Shape scene image sequences
——
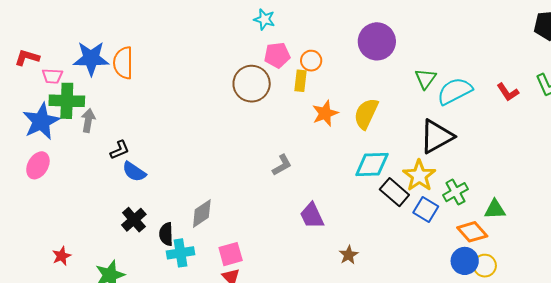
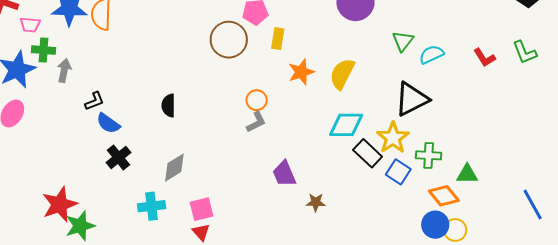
orange circle: (311, 61) -> (257, 100), moved
cyan semicircle: (455, 91) -> (432, 55), size x0.7
green cross: (67, 101) -> (44, 50), size x0.7
green cross: (455, 192) -> (429, 155), turned 30
black cross: (134, 220) -> (118, 158), moved
black semicircle: (166, 234) -> (168, 105), moved
brown star: (349, 255) -> (316, 202), moved, turned 30
red star: (62, 256) -> (60, 204), moved, size x1.8

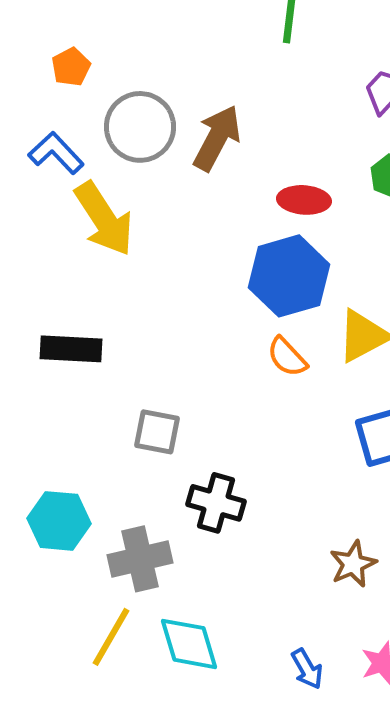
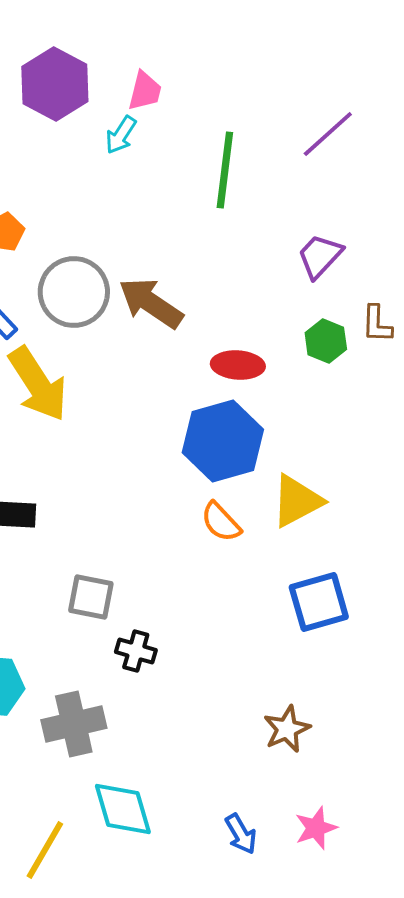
brown arrow: (217, 138) -> (151, 303), turned -84
black cross: (216, 503) -> (136, 651), moved, size x0.7
yellow line: (111, 637) -> (45, 850), moved

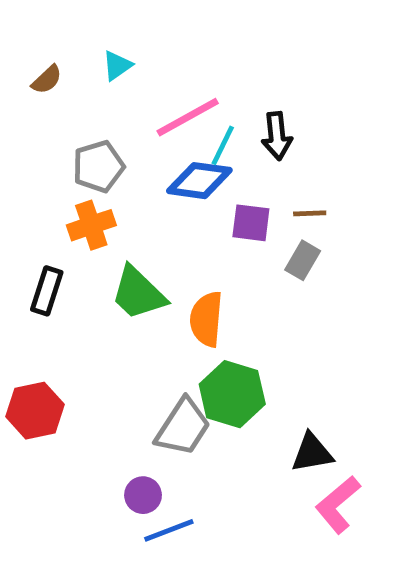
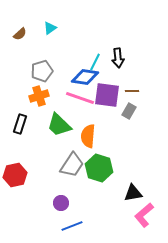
pink line: (188, 117) -> (80, 98), moved, turned 48
purple square: (251, 223) -> (107, 95), size x1.5
gray trapezoid: (183, 427) -> (72, 165), moved
purple circle: (143, 495) -> (61, 203), moved

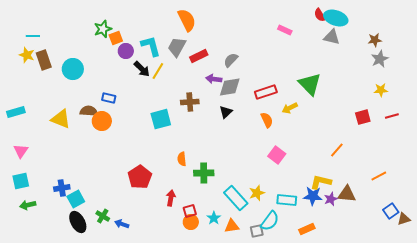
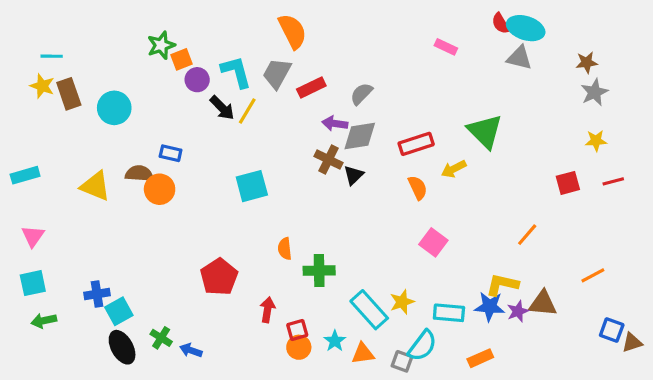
brown cross: (190, 102) -> (329, 159), moved, turned 30
blue square: (391, 211) -> (612, 330), turned -35
gray square: (257, 231) -> (402, 361), turned 32

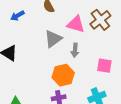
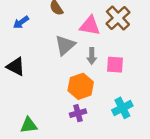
pink square: (104, 66) -> (115, 65), moved

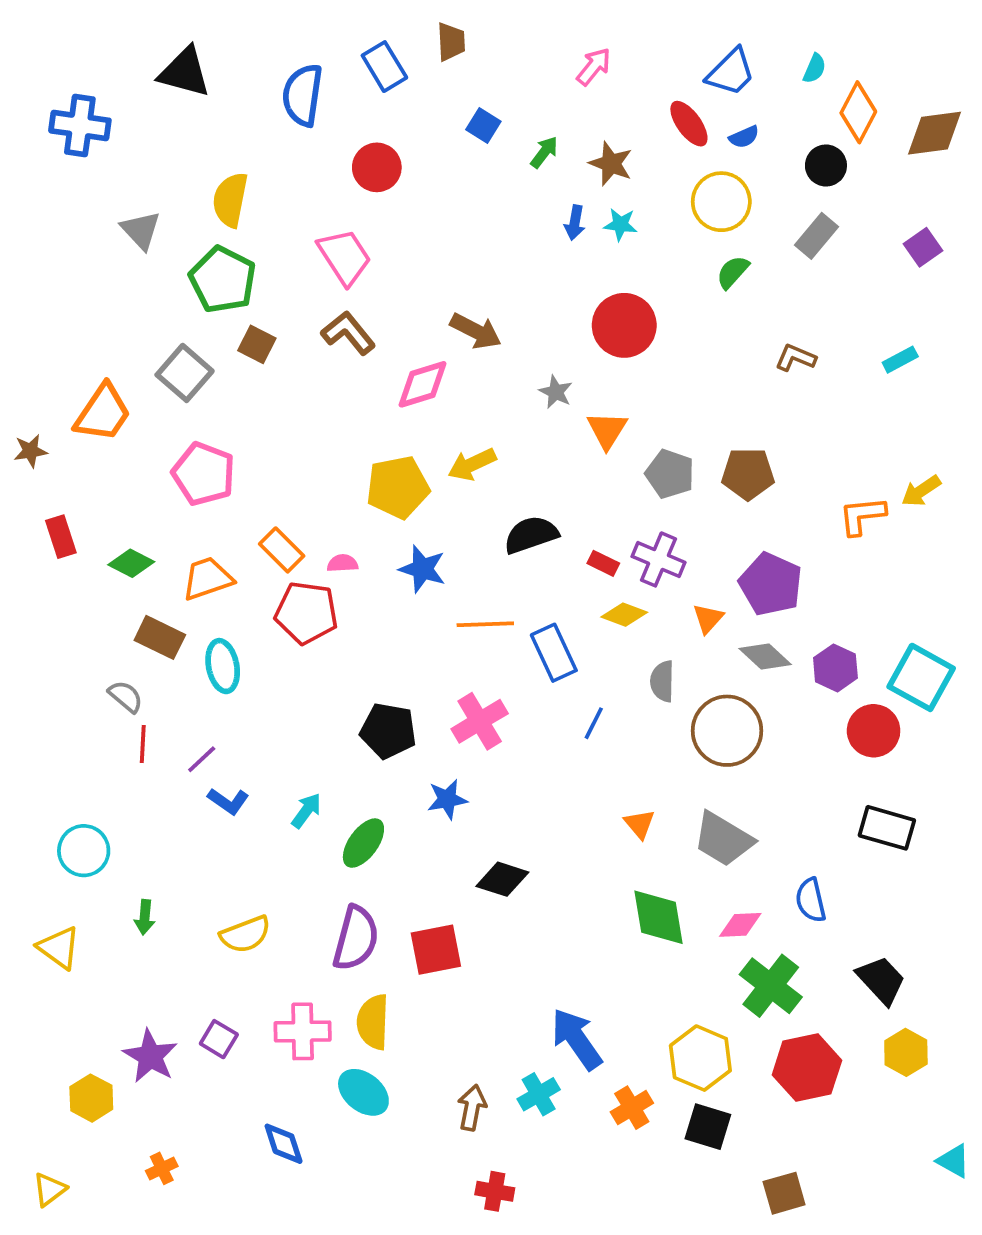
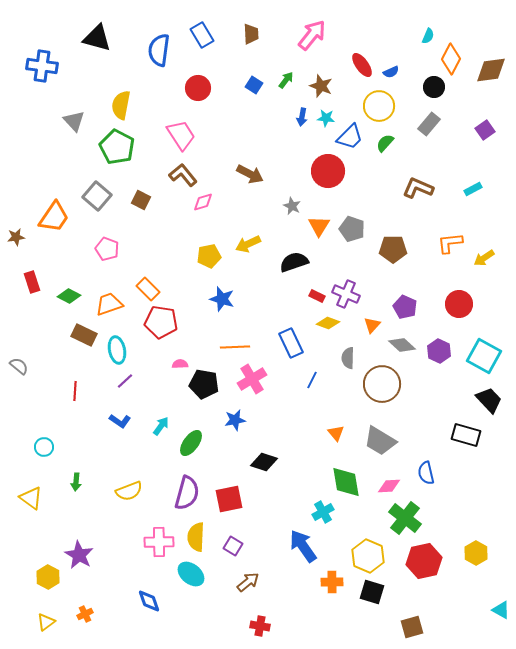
brown trapezoid: (451, 42) -> (251, 34), moved
pink arrow: (594, 67) -> (312, 35), size x1.5
blue trapezoid: (731, 72) -> (350, 137), moved
blue square: (483, 126) -> (254, 85), moved
brown square: (257, 344) -> (141, 200), moved
brown L-shape: (796, 358) -> (418, 188), size x1.4
pink diamond: (422, 384) -> (203, 202), moved, size x0.7
pink pentagon: (204, 474) -> (107, 249), size x0.7
gray pentagon: (670, 474) -> (352, 229), moved
yellow pentagon: (398, 487) -> (209, 256), size x0.7
orange L-shape: (862, 516) -> (450, 243), moved
black semicircle: (531, 535) -> (294, 262), moved
pink semicircle: (343, 563) -> (180, 364), moved
purple pentagon: (771, 584) -> (405, 307), size x0.7
orange line: (485, 624) -> (235, 347), moved
gray semicircle: (126, 696) -> (19, 366), moved
red circle: (874, 731) -> (459, 304), moved
purple line: (202, 759) -> (125, 381), moved
cyan circle: (84, 851) -> (44, 447), size x0.7
black trapezoid: (881, 980) -> (489, 400), moved
purple square: (219, 1039) -> (233, 546), moved
cyan cross: (539, 1094) -> (323, 512), moved
brown arrow: (472, 1108) -> (248, 582), turned 40
orange cross: (632, 1108) -> (332, 582), turned 30
yellow triangle: (49, 1189) -> (46, 622), moved

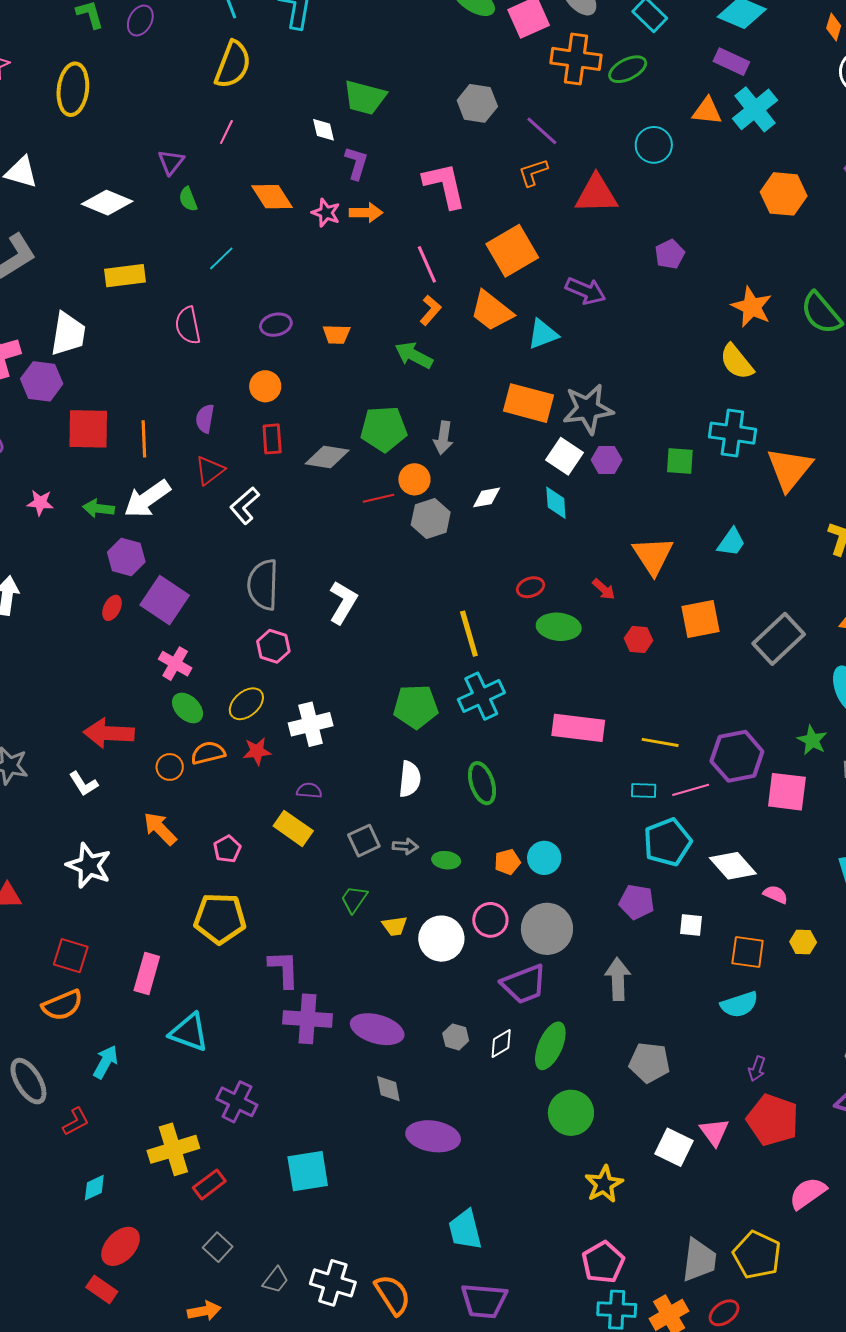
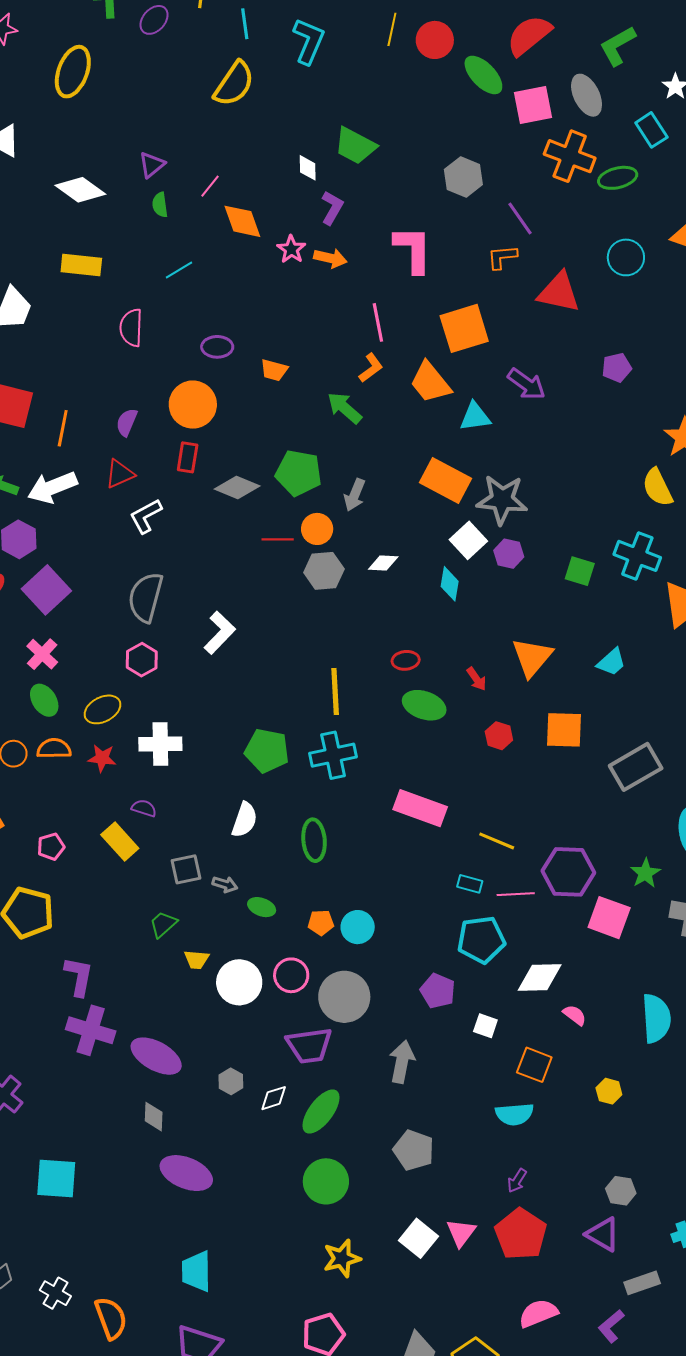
pink line: (226, 132) -> (210, 186), moved
orange circle: (265, 386) -> (193, 405), size x1.5
white diamond: (733, 866) -> (540, 977), turned -63
yellow hexagon: (803, 942) -> (609, 1091), moved
white cross: (333, 1283) -> (55, 1293), size x0.7

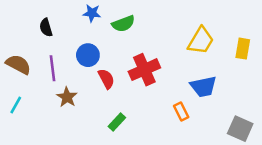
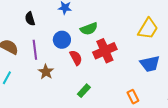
green semicircle: (123, 24) -> (89, 29), moved
orange rectangle: (181, 112) -> (133, 97), moved

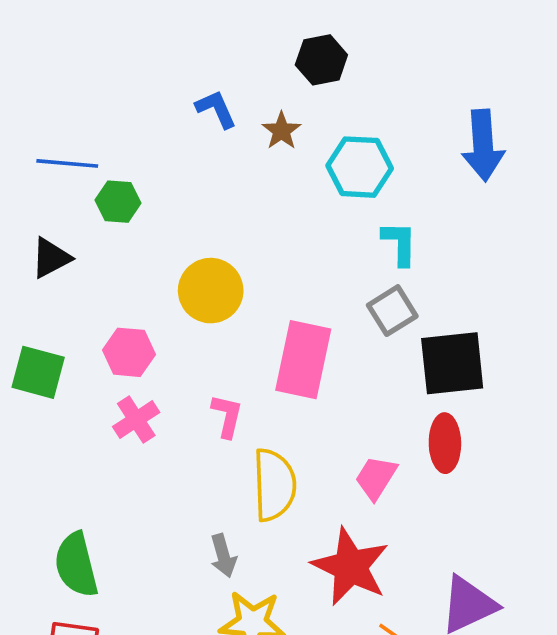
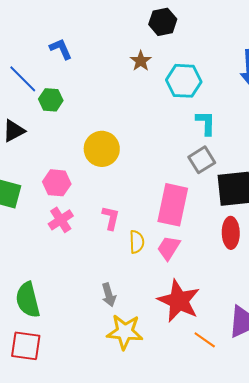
blue L-shape: (216, 109) -> (61, 49), moved
blue line: (67, 163) -> (23, 79), turned 40
pink rectangle: (303, 360) -> (173, 205), moved
pink trapezoid: (376, 478) -> (169, 248), moved
yellow semicircle: (274, 485) -> (137, 242), moved, size x0.6

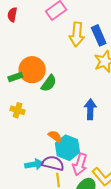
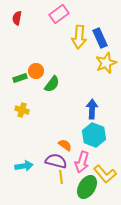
orange circle: (32, 70) -> (36, 71), size x0.6
orange semicircle: (55, 136) -> (65, 145), moved
cyan hexagon: (67, 148) -> (94, 135), moved
cyan arrow: (34, 164) -> (24, 166), moved

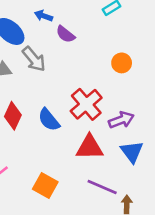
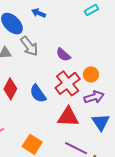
purple semicircle: (65, 34) -> (63, 55), moved
orange circle: (122, 63) -> (91, 74), moved

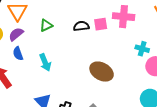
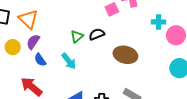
green triangle: (46, 25) -> (77, 36), moved
black semicircle: (81, 26) -> (97, 34), moved

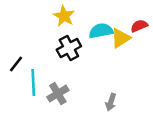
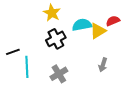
black line: (16, 64) -> (13, 52), turned 32
gray cross: (58, 94) -> (59, 74), moved
gray arrow: (111, 102) -> (103, 65), moved

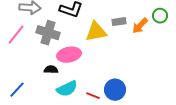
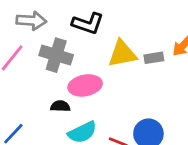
gray rectangle: (119, 22) -> (154, 58), moved

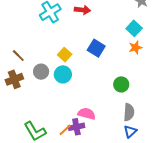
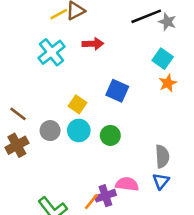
green circle: (121, 84) -> (110, 135), moved
gray semicircle: (129, 112) -> (162, 156), moved
pink semicircle: (87, 114) -> (127, 184), moved
blue triangle: (130, 131) -> (161, 181), moved

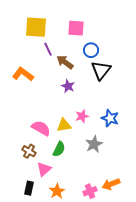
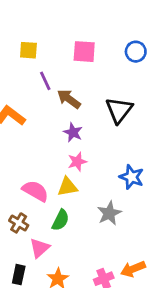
yellow square: (36, 27) -> (28, 50), size x0.6
blue circle: (91, 50) -> (136, 52), moved
pink star: (82, 116) -> (77, 162), moved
——
> _PROBLEM TO SOLVE_:
Provide only the count of lines in the records above that hold the word "orange".

> _COMPLETED EXERCISE_:
9